YOUR GOAL:
Taking the line with "C3: 6.8nF (n4, n21) -> 6.8nF (n3, n21)" as the start, reproduce every line until the records end, exactly and with nothing added.

EXERCISE INPUTS:
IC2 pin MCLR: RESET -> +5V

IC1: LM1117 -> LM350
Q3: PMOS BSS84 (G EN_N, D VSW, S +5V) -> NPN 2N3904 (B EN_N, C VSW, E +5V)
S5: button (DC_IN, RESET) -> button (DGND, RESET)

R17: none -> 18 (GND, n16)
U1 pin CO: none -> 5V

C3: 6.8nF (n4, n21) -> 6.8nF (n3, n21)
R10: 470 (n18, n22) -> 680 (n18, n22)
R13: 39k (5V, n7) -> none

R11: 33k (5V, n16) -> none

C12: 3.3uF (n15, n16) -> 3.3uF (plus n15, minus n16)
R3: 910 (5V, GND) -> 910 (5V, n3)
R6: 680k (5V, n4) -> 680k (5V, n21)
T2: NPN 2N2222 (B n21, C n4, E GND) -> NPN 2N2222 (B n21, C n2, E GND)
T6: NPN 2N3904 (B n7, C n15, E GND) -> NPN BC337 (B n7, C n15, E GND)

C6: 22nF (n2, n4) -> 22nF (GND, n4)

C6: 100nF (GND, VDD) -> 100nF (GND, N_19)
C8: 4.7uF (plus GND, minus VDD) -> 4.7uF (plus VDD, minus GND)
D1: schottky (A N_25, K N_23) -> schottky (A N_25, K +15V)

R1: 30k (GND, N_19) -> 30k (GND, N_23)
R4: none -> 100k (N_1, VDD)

WORKED SOLUTION:
C3: 6.8nF (n4, n21) -> 6.8nF (n3, n21)
R10: 470 (n18, n22) -> 680 (n18, n22)
R13: 39k (5V, n7) -> none

R11: 33k (5V, n16) -> none

C12: 3.3uF (n15, n16) -> 3.3uF (plus n15, minus n16)
R3: 910 (5V, GND) -> 910 (5V, n3)
R6: 680k (5V, n4) -> 680k (5V, n21)
T2: NPN 2N2222 (B n21, C n4, E GND) -> NPN 2N2222 (B n21, C n2, E GND)
T6: NPN 2N3904 (B n7, C n15, E GND) -> NPN BC337 (B n7, C n15, E GND)

C6: 22nF (n2, n4) -> 22nF (GND, n4)

C6: 100nF (GND, VDD) -> 100nF (GND, N_19)
C8: 4.7uF (plus GND, minus VDD) -> 4.7uF (plus VDD, minus GND)
D1: schottky (A N_25, K N_23) -> schottky (A N_25, K +15V)

R1: 30k (GND, N_19) -> 30k (GND, N_23)
R4: none -> 100k (N_1, VDD)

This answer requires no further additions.